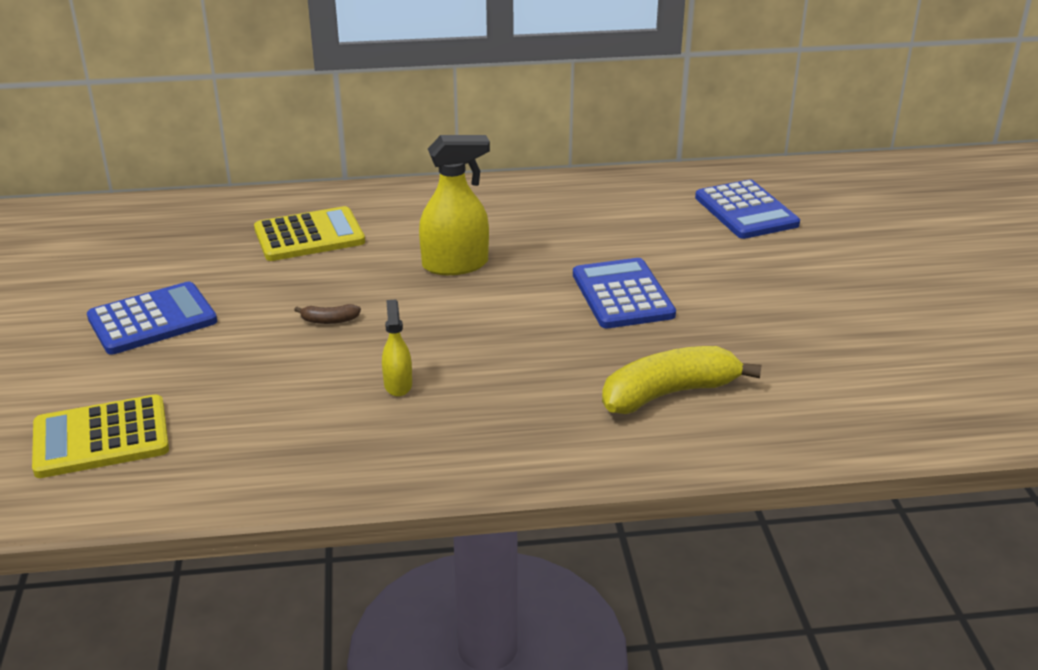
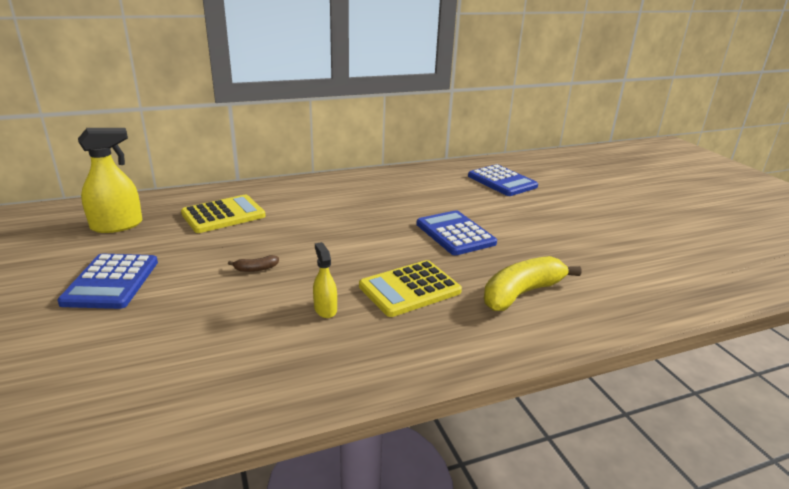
camera: 15 degrees left, 5 degrees down
(101, 438) = (78, 385): yellow calculator -> yellow calculator (410, 289)
(152, 320) = (111, 282): blue calculator -> blue calculator turned 135 degrees clockwise
(455, 265) = (334, 225): yellow spray bottle -> yellow spray bottle (117, 225)

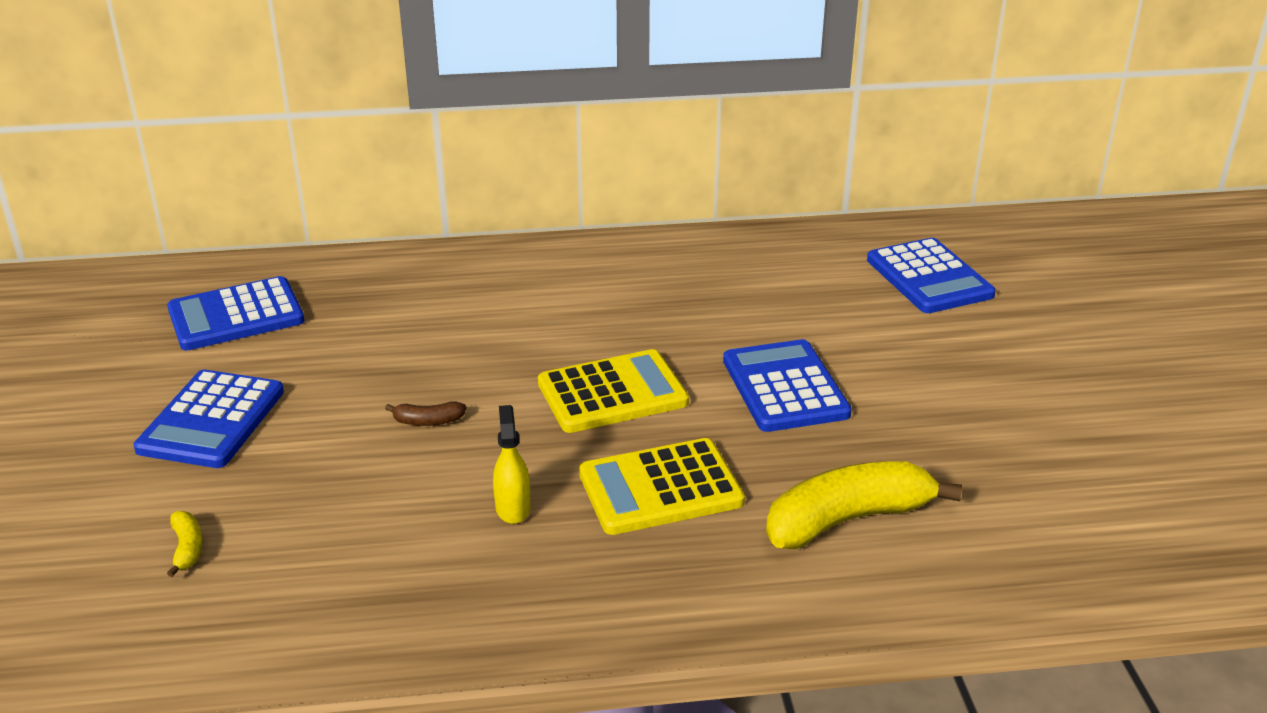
camera: 15 degrees right, 5 degrees up
(107, 359) = (187, 548): none -> yellow banana
(117, 225) = (236, 315): yellow spray bottle -> blue calculator
(223, 215) = (403, 310): yellow calculator -> yellow calculator (612, 393)

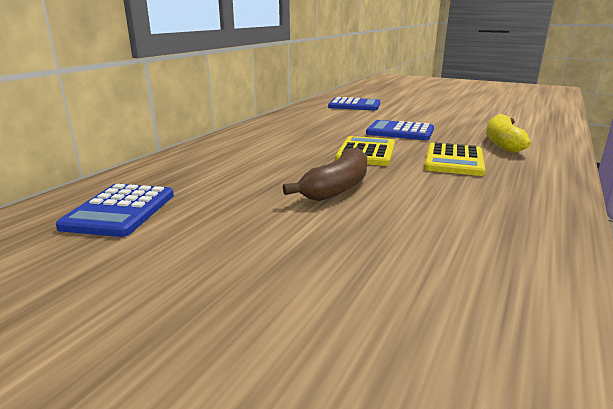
camera: 55 degrees left, 10 degrees down
(187, 548) = (399, 287): yellow banana -> none
(212, 420) = (239, 244): blue calculator -> none
(427, 421) = (337, 187): brown banana -> brown banana, size x2.36
(513, 508) = (443, 187): yellow spray bottle -> none

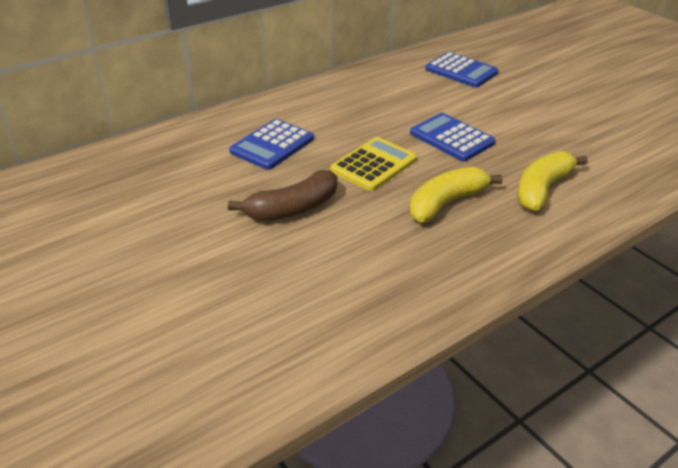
camera: 25 degrees right, 15 degrees up
(120, 211) = (112, 186): blue calculator -> blue calculator (272, 145)
(454, 160) = (446, 203): yellow calculator -> yellow banana

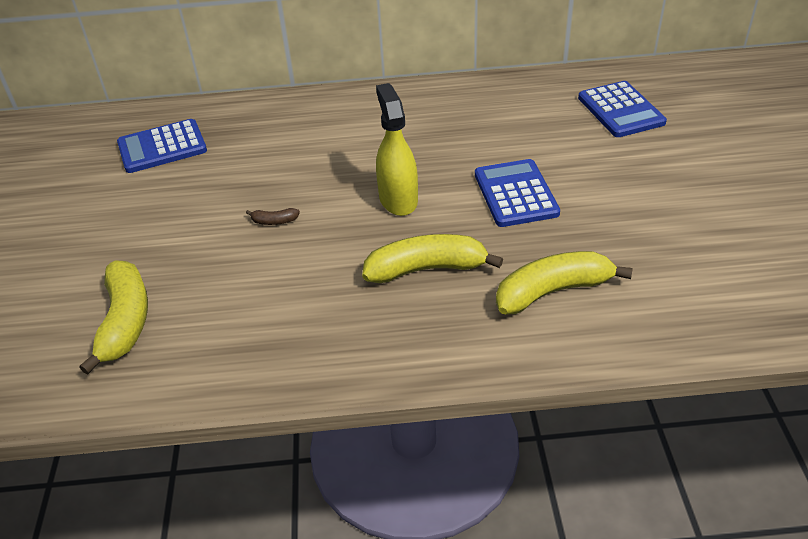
camera: 35 degrees right, 5 degrees up
(245, 326) = (125, 322): none -> yellow banana
(272, 145) = (323, 146): blue calculator -> blue calculator (162, 147)
(292, 208) = (274, 221): brown banana -> brown banana, size x0.42
(373, 165) = (398, 199): yellow calculator -> yellow spray bottle

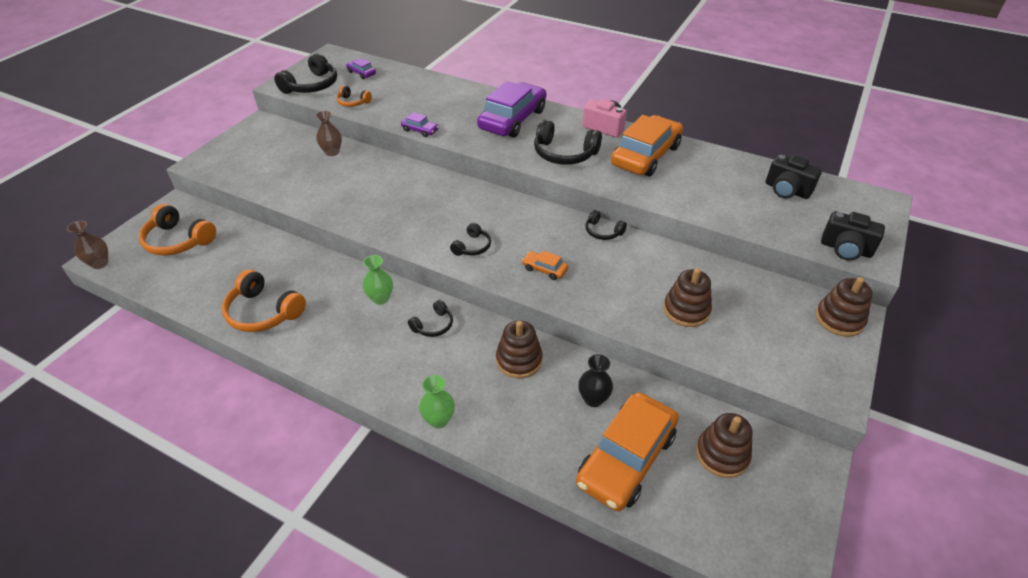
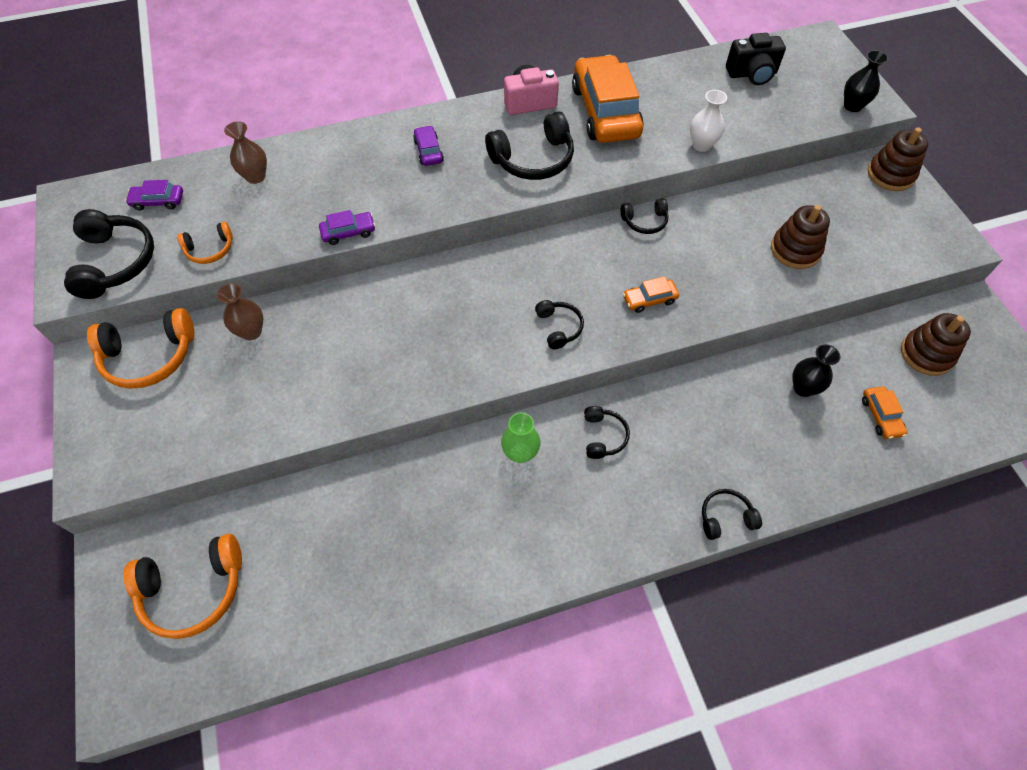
camera: 45 degrees left, 15 degrees up
(100, 263) = (130, 708): brown vase -> brown vase (255, 177)
(263, 312) = (426, 573): orange headphones -> orange headphones (149, 356)
(439, 420) = (725, 517): green vase -> black headphones
(512, 119) = (428, 151): purple car -> purple car, size x0.43
(519, 360) = (711, 404): brown stacking toy -> none
(626, 458) = (881, 416): orange car -> orange car, size x0.43
(685, 205) = (702, 145): none -> white vase
(845, 249) = (852, 106): black camera -> black vase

····················

**Aim of the task:**
Within the data above, repeat exactly the lines from the one bearing "camera: 55 degrees left, 10 degrees down" through the one bearing "camera: 35 degrees right, 5 degrees up". Include no pictures and nothing else.

**Task response:**
camera: 55 degrees left, 10 degrees down
(187, 548) = (399, 287): yellow banana -> none
(212, 420) = (239, 244): blue calculator -> none
(427, 421) = (337, 187): brown banana -> brown banana, size x2.36
(513, 508) = (443, 187): yellow spray bottle -> none

camera: 25 degrees right, 15 degrees up
(120, 211) = (112, 186): blue calculator -> blue calculator (272, 145)
(454, 160) = (446, 203): yellow calculator -> yellow banana

camera: 35 degrees right, 5 degrees up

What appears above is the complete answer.